*THE PROBLEM*
From the entries below, return only the lines starting at the one that contains "AUDIO3: JQ6500 -> DY-SV5W" and ending at the one that contains "RTC pin SQW: D32 -> D12", exactly as they stand.

Stored data
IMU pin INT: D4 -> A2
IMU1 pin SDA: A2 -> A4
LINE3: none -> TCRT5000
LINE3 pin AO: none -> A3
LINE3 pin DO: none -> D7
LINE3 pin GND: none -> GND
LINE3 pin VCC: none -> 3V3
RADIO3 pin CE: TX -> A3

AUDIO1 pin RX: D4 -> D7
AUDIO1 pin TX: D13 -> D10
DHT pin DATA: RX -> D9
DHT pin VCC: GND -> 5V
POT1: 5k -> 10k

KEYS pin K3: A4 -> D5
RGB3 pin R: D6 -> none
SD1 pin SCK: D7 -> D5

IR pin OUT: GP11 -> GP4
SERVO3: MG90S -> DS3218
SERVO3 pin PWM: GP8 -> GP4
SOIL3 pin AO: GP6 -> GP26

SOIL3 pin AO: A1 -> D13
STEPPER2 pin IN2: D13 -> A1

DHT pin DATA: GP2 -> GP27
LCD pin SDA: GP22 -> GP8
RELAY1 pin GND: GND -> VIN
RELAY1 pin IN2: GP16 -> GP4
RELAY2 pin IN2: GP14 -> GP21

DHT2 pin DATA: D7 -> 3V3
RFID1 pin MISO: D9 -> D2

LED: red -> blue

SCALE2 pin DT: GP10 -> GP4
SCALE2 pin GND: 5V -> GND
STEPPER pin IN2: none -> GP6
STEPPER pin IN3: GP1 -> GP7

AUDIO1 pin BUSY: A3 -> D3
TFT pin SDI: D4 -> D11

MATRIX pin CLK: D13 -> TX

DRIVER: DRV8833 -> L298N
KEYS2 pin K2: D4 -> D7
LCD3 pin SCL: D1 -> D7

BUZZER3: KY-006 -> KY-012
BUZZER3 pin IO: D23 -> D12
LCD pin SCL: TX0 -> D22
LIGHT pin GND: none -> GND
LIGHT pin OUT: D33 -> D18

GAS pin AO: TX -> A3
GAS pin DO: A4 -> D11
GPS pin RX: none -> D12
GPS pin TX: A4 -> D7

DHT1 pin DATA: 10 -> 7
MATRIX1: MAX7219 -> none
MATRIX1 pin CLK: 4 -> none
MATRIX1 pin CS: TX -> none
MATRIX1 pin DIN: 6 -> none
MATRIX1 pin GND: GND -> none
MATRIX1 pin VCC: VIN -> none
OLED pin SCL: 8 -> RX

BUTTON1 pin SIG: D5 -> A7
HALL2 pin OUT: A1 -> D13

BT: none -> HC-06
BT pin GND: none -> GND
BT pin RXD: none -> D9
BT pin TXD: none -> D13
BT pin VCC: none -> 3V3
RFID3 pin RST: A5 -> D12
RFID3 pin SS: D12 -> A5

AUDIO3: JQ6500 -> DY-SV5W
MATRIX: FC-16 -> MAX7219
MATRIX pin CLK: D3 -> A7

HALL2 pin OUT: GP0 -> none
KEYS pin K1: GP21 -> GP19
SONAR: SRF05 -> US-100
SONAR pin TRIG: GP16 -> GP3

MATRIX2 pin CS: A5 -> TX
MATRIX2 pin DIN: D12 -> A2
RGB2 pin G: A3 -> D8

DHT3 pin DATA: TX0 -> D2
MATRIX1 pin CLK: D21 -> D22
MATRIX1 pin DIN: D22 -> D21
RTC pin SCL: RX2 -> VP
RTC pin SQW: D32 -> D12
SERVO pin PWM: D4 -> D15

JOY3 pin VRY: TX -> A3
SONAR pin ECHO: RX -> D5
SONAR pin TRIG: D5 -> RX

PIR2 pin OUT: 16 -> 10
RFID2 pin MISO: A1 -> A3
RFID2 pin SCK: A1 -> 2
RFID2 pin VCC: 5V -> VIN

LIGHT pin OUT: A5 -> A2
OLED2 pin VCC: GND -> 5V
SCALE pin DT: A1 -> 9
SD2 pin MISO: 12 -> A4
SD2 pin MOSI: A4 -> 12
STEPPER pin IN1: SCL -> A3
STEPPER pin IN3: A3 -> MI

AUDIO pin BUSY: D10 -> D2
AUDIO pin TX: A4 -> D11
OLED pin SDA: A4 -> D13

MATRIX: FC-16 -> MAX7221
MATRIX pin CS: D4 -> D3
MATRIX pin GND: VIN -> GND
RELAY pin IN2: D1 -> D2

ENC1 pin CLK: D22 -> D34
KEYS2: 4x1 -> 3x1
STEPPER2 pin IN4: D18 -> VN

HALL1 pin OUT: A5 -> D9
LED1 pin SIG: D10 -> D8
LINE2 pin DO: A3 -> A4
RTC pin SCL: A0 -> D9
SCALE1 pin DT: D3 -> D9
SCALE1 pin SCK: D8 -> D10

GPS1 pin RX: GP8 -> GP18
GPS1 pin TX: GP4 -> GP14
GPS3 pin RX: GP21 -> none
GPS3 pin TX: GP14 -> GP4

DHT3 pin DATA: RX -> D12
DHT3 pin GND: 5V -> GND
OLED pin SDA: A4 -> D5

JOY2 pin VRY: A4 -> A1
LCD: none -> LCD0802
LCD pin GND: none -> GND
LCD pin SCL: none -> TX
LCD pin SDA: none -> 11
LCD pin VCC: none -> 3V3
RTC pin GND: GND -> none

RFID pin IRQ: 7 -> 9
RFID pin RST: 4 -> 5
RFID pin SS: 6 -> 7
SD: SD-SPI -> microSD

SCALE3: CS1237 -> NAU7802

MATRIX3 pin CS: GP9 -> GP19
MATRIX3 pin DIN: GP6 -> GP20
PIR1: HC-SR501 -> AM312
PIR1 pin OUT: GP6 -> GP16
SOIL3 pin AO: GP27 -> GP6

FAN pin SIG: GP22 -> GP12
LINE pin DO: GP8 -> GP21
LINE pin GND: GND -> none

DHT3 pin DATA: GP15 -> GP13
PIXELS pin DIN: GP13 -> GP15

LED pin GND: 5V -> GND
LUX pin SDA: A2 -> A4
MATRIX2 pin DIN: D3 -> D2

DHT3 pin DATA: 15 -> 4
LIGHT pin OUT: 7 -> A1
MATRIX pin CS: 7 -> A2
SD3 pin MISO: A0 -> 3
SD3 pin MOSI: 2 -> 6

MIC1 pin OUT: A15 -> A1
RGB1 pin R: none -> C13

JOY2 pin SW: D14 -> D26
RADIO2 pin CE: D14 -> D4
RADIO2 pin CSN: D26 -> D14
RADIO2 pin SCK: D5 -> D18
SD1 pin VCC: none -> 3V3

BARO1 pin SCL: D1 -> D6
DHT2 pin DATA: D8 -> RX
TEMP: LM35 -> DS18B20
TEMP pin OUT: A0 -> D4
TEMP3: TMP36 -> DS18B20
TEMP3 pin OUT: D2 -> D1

*WRITTEN RESPONSE*
AUDIO3: JQ6500 -> DY-SV5W
MATRIX: FC-16 -> MAX7219
MATRIX pin CLK: D3 -> A7

HALL2 pin OUT: GP0 -> none
KEYS pin K1: GP21 -> GP19
SONAR: SRF05 -> US-100
SONAR pin TRIG: GP16 -> GP3

MATRIX2 pin CS: A5 -> TX
MATRIX2 pin DIN: D12 -> A2
RGB2 pin G: A3 -> D8

DHT3 pin DATA: TX0 -> D2
MATRIX1 pin CLK: D21 -> D22
MATRIX1 pin DIN: D22 -> D21
RTC pin SCL: RX2 -> VP
RTC pin SQW: D32 -> D12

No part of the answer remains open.